◆ YOUR OBJECTIVE ◆
Return exactly the lines of the records below, starting at the line that contains "BAT101: 4.5V (plus" and ending at the line that contains "U101: MT3608 -> AP3012", with both of those lines kept.
* * * * * * *
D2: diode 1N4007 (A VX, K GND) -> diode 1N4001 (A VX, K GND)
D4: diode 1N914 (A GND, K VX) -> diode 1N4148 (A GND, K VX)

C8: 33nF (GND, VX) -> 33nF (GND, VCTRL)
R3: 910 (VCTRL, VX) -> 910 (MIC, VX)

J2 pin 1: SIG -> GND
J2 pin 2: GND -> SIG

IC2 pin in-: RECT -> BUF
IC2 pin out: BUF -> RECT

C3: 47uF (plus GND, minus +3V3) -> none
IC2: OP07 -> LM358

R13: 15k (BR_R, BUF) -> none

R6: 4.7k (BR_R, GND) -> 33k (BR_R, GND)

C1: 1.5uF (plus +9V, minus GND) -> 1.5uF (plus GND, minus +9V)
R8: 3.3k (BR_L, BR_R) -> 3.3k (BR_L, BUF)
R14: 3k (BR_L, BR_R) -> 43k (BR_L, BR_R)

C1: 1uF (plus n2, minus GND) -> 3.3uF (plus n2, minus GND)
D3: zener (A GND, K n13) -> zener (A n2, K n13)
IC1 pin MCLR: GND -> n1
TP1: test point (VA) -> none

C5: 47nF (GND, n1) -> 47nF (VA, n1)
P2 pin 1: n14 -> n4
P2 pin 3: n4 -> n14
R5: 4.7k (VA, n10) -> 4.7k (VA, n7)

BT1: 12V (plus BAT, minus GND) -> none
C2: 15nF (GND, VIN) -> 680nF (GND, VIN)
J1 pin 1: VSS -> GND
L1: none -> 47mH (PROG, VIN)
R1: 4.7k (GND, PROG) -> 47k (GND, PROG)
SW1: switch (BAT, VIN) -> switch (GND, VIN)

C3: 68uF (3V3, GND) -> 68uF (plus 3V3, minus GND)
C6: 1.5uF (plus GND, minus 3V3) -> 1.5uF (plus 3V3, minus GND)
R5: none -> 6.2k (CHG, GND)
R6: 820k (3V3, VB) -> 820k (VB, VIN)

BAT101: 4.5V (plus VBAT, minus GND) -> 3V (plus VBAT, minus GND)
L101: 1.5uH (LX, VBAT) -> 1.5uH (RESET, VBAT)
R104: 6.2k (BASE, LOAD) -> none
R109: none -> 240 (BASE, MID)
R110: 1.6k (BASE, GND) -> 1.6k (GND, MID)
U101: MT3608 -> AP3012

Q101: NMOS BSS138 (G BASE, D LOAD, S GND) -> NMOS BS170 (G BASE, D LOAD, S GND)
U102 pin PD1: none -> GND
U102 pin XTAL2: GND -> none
* * * * * * *
◆ RESPONSE ◆
BAT101: 4.5V (plus VBAT, minus GND) -> 3V (plus VBAT, minus GND)
L101: 1.5uH (LX, VBAT) -> 1.5uH (RESET, VBAT)
R104: 6.2k (BASE, LOAD) -> none
R109: none -> 240 (BASE, MID)
R110: 1.6k (BASE, GND) -> 1.6k (GND, MID)
U101: MT3608 -> AP3012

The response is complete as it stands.